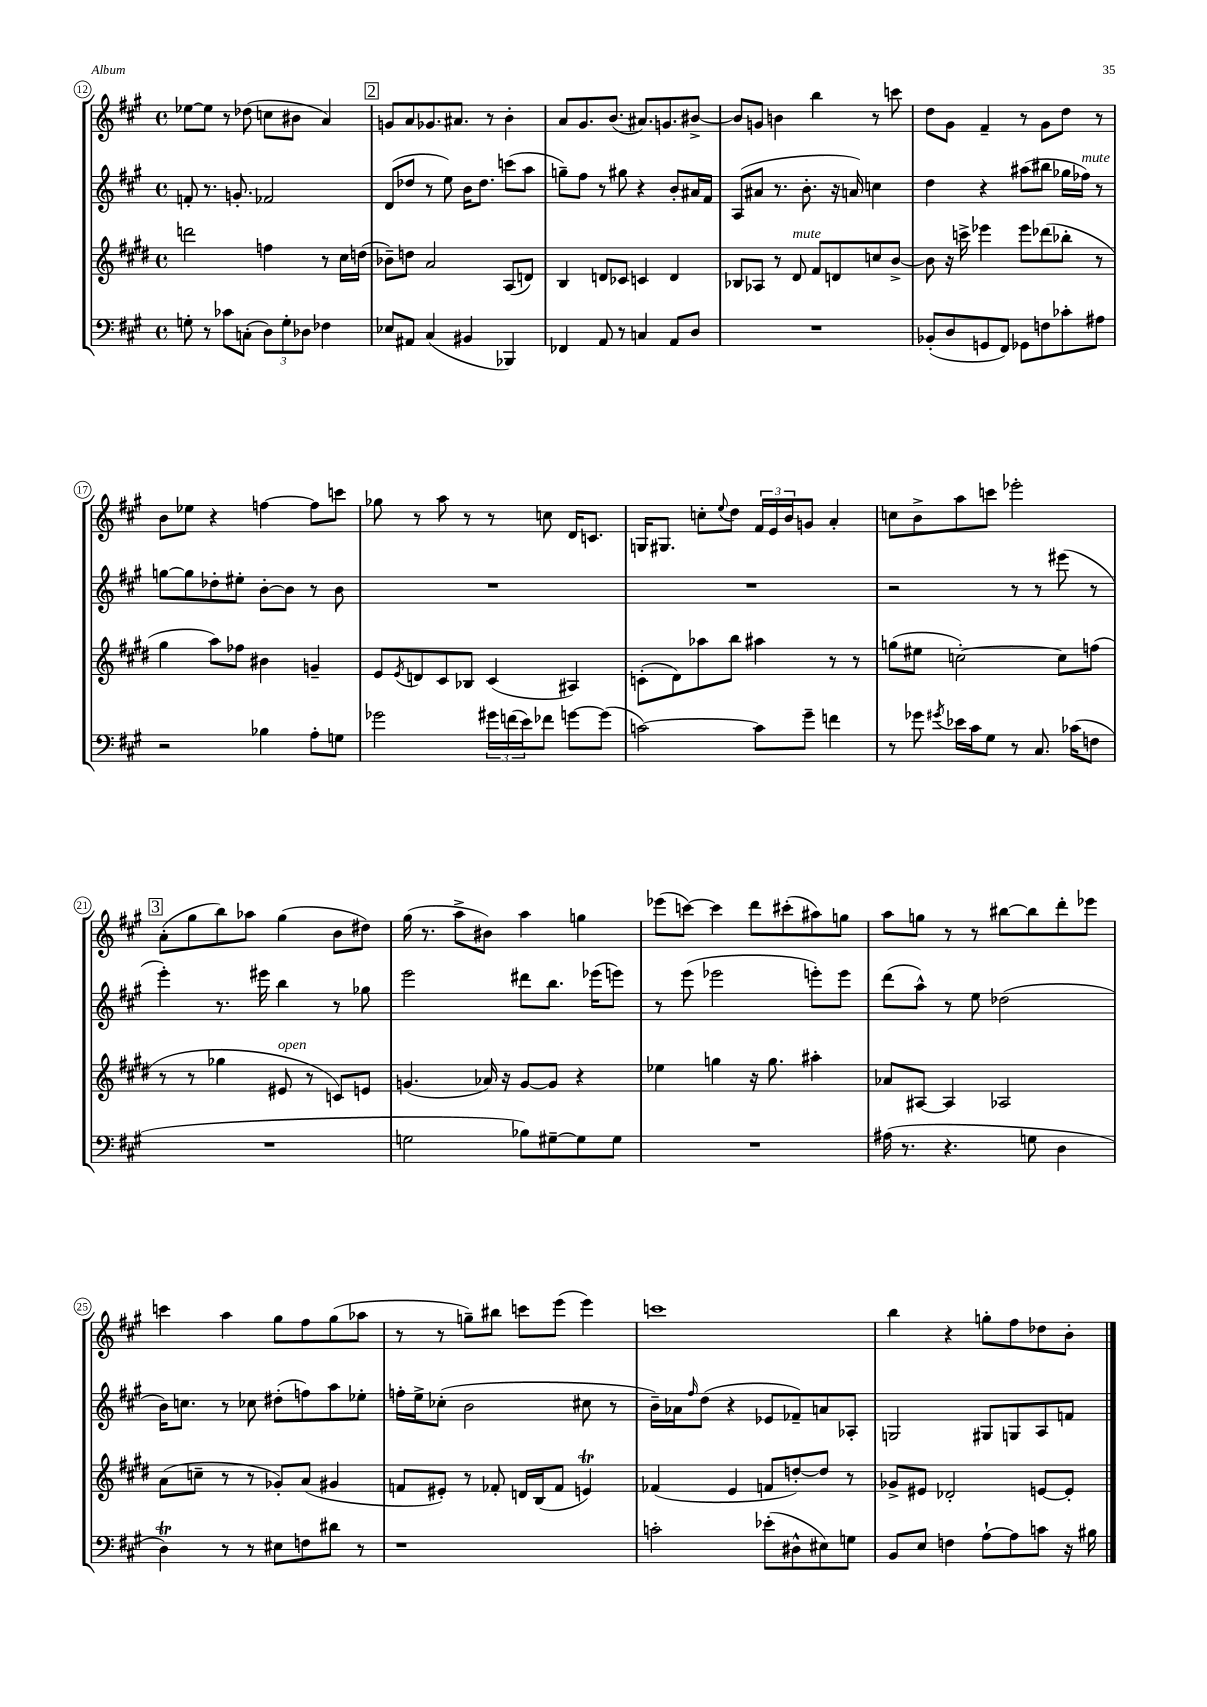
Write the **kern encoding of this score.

**kern	**kern	**kern	**kern
*staff4	*staff3	*staff2	*staff1
*clefF4	*clefG2	*clefG2	*clefG2
*k[f#c#g#]	*k[f#c#g#d#]	*k[f#c#g#]	*k[f#c#g#]
*M4/4	*M4/4	*M4/4	*M4/4
*met(c)	*met(c)	*met(c)	*met(c)
8G'	2ddd	8f'	[8ee-
8r	.	8.r	8ee-]
8c-	.	.	8r
.	.	8.g'	.
(8C'	.	.	(8dd-
12D)	4ff	2f-	8cc
12G'	.	.	.
.	.	.	8b#
12D-	.	.	.
4F-	8r	.	4a)
.	16cc#	.	.
.	(16dd	.	.
=	=	=	=
8E-	8b-~)	(8d	8g
8AA#	8dd	8dd-	8a
(4C#	2a	8r	8.g-
.	.	8ee)	.
.	.	.	8.a#
4BB#	.	16b	.
.	.	8.dd-	.
.	.	.	8r
4BBB-)	(8A	(8ccc	4b'
.	8d)	8aa	.
=	=	=	=
4FF-	4B	8gg~)	8a
.	.	8ff#	8.g#
8AA	8d	8r	.
.	.	.	(8.b
8r	8c-	8gg#	.
4C	4c	4r	8.a#)
.	.	.	8.g
8AA	4d	8b'	.
8D	.	16a#	[8b#^
.	.	16f#	.
=	=	=	=
1r	8B-	(8A	8b#]
.	8A-	8a#	8g
.	8r	8.r	4b
.	8d#	.	.
.	.	8.b'	.
.	8f#	.	4bb
.	8d	16r	.
.	.	16a)	.
.	8cc	4cc	8r
.	[8b^	.	8ccc
=	=	=	=
(8BB-'	8b]	4dd	8dd
8D	16r	.	8g#
.	16ccc^	.	.
8GG	4eee-	4r	4f#~
8FF#)	.	.	.
8GG-	8eee-	(8aa#	8r
8F	(8ddd-	8bb#	8g#
8c-'	8bb-'	16gg-	8dd
.	.	16ff-)	.
8A#	8r	8r	8r
=	=	=	=
2r	4gg#	[8gg	8b
.	.	8gg]	8ee-
.	8aa)	8dd-'	4r
.	8ff-	8ee#'	.
4B-	4b#	[8b'	[4ff
.	.	8b]	.
8A'	4g~	8r	8ff]
8G	.	8b	8ccc
=	=	=	=
2g-	8e	1r	8gg-
.	8qe	.	.
.	8d	.	8r
.	8c#	.	8aa
.	8B-	.	8r
24g#	(4c#	.	8r
(24f	.	.	.
24e)	.	.	.
8f-	.	.	8cc
[8g	4A#)	.	16d
.	.	.	8.c
(8g]	.	.	.
=	=	=	=
[2c)	(8c'	1r	16G
.	.	.	8.G#
.	8d#)	.	.
.	8aa-	.	8cc'
.	.	.	8qqee
.	8bb	.	8dd
8c]	4aa#	.	24f#
.	.	.	24e
.	.	.	24b
8g#~	.	.	8g
4f	8r	.	4a'
.	8r	.	.
=	=	=	=
8r	(8gg	2r	8cc
8g-	8ee#	.	8b^
8qg#	.	.	.
16e-	[2cc')	.	8aa
16c#	.	.	.
8G#	.	.	8ccc
8r	.	8r	2eee-'
8.C#	.	8r	.
.	8cc]	(8eee#	.
(16c-	.	.	.
8F	(8ff	8r	.
=	=	=	=
1r	8r	4eee')	(8a'
.	8r	.	8gg#
.	4gg-	8.r	8bb)
.	.	.	8aa-
.	.	16eee#	.
.	8e#	4bb	(4gg#
.	8r	.	.
.	8c)	8r	8b
.	8e	8gg-	8dd#)
=	=	=	=
2G	(4.g	2eee	(16gg#
.	.	.	8.r
.	.	.	8aa^
.	16a-)	.	8b#)
.	16r	.	.
8B-)	[8g	8ddd#	4aa
[8G#~	8g]	8.bb	.
8G#]	4r	.	4gg
.	.	(16eee-	.
8G#	.	8eee)	.
=	=	=	=
1r	4ee-	8r	(8eee-
.	.	(8eee	[8ccc)
.	4gg	2eee-	4ccc]
.	16r	.	8ddd
.	8.gg	.	.
.	.	.	(8ccc#'
.	4aa#'	8eee')	8aa#)
.	.	8eee	8gg
=	=	=	=
(16A#	8a-	(8ddd	8aa
8.r	.	.	.
.	[8A#	8aa^^)	8gg
4.r	4A#]	8r	8r
.	.	8ee	8r
.	2A-	(2dd-	[8bb#
8G	.	.	8bb#]
4D	.	.	8ddd'
.	.	.	8eee-
=	=	=	=
4D)	(8a	16b)	4ccc
.	.	8.cc	.
.	8cc~	.	.
8r	8r	8r	4aa
8r	8r	8cc-	.
8E#	8g-')	(8dd#'	8gg#
8F	(8a	8ff)	8ff#
8d#	4g#	8aa	(8gg#
8r	.	8ee-'	8aa-
=	=	=	=
1r	8f	16ff'	8r
.	.	16ee^	.
.	8e#')	(8cc-'	8r
.	8r	2b	8gg~)
.	8f-'	.	8bb#
.	16d	.	8ccc
.	(16B	.	.
.	8f-	.	(8eee
.	4e)	8cc#	4eee)
.	.	8r	.
=	=	=	=
2c'	(4f-	16b~)	1ccc
.	.	16a-	.
.	.	16qqff#	.
.	.	(8dd	.
.	4e	4r	.
(8e-'	8f	8e-	.
8D#^^	[8dd')	8f-~)	.
8E#)	8dd]	8a	.
8G	8r	8A-'	.
=	=	=	=
8BB	8g-^	2G	4bb
8E	8e#	.	.
4F	2d-'	.	4r
[8A`	.	8G#	8gg'
8A]	.	8G	8ff#
8c	[8e	8A	8dd-
16r	8e']	8f	8b'
16B#	.	.	.
==	==	==	==
*-	*-	*-	*-
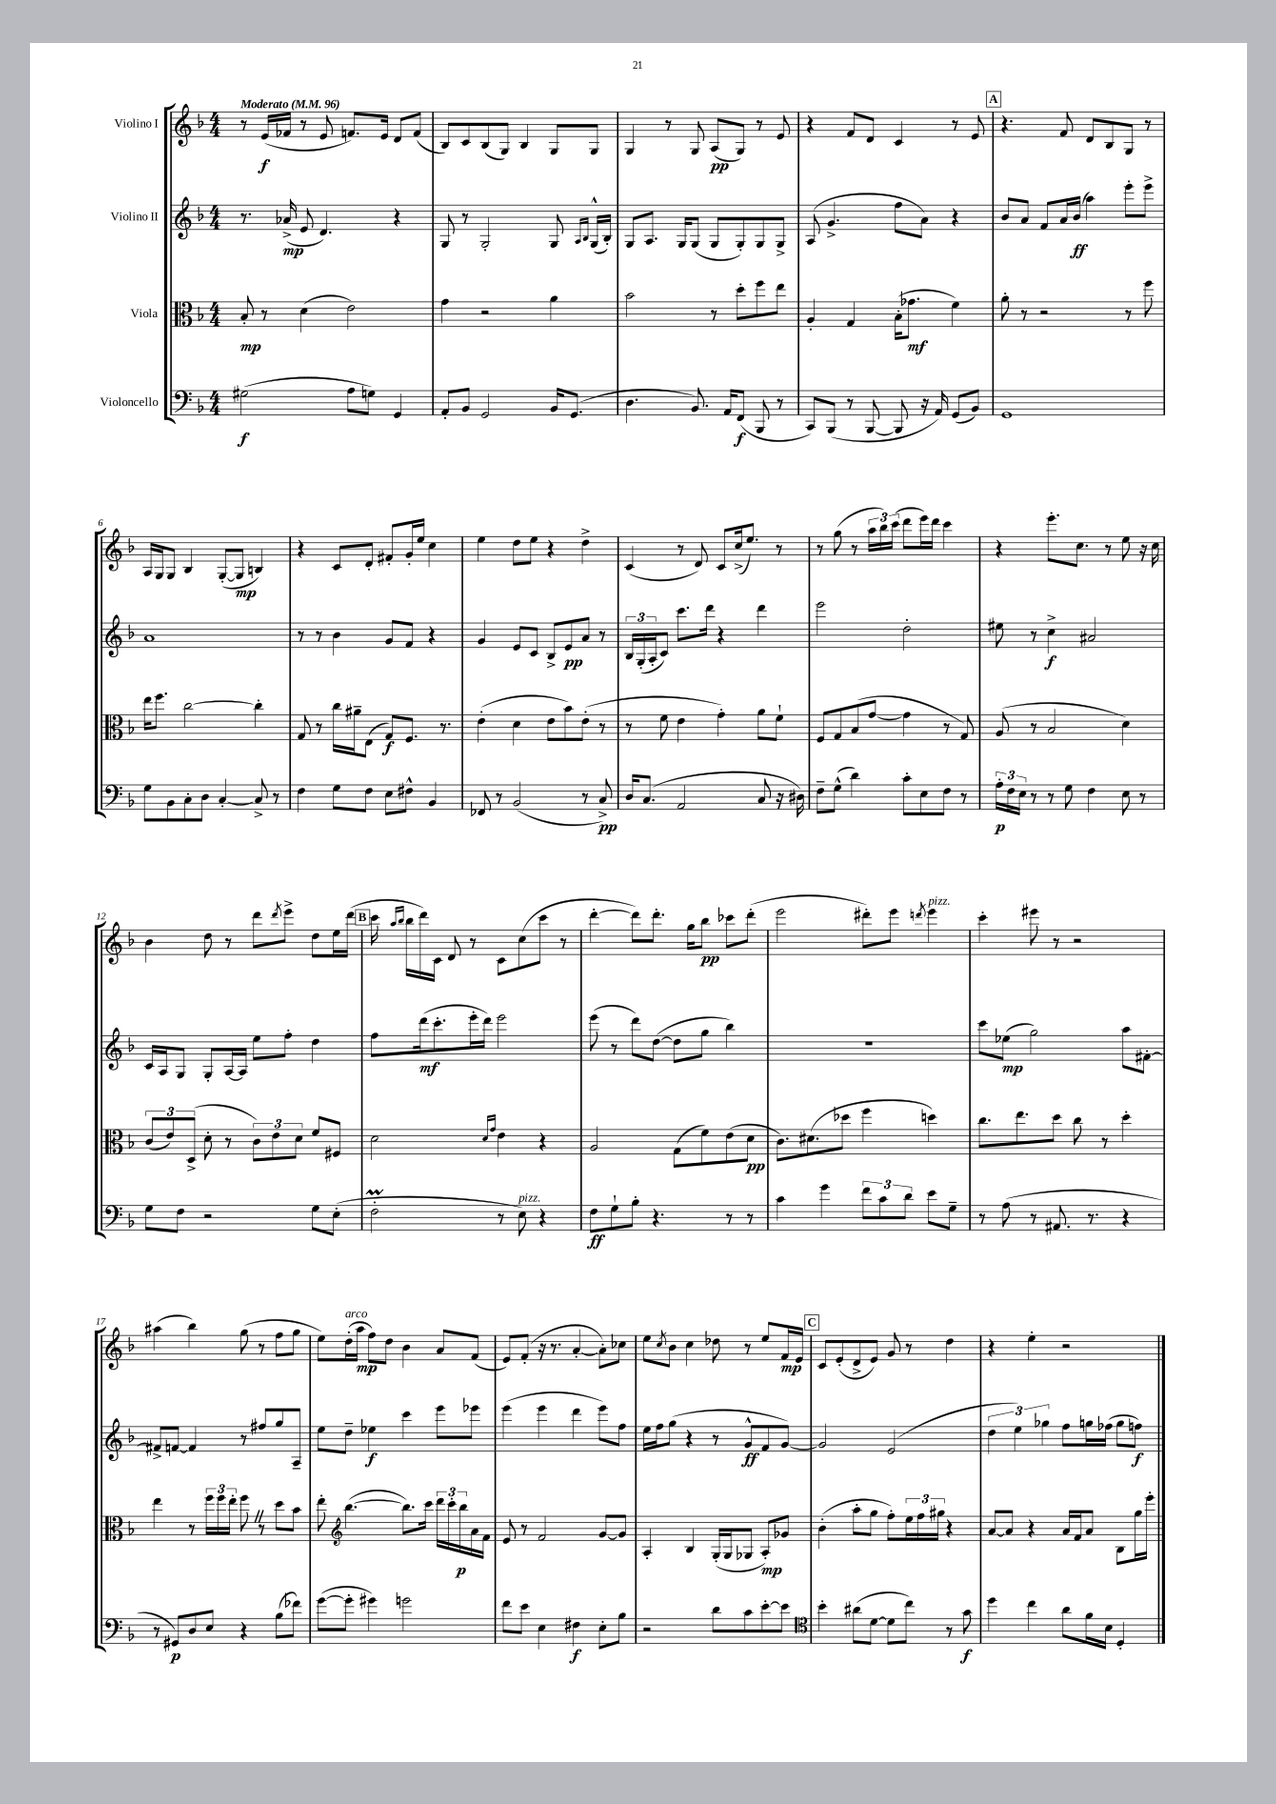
-=-=-=-=-
**What to produce:** Pull out each line of the items above that contains the string "kern".

**Task solution:**
Write the **kern encoding of this score.
**kern	**kern	**kern	**kern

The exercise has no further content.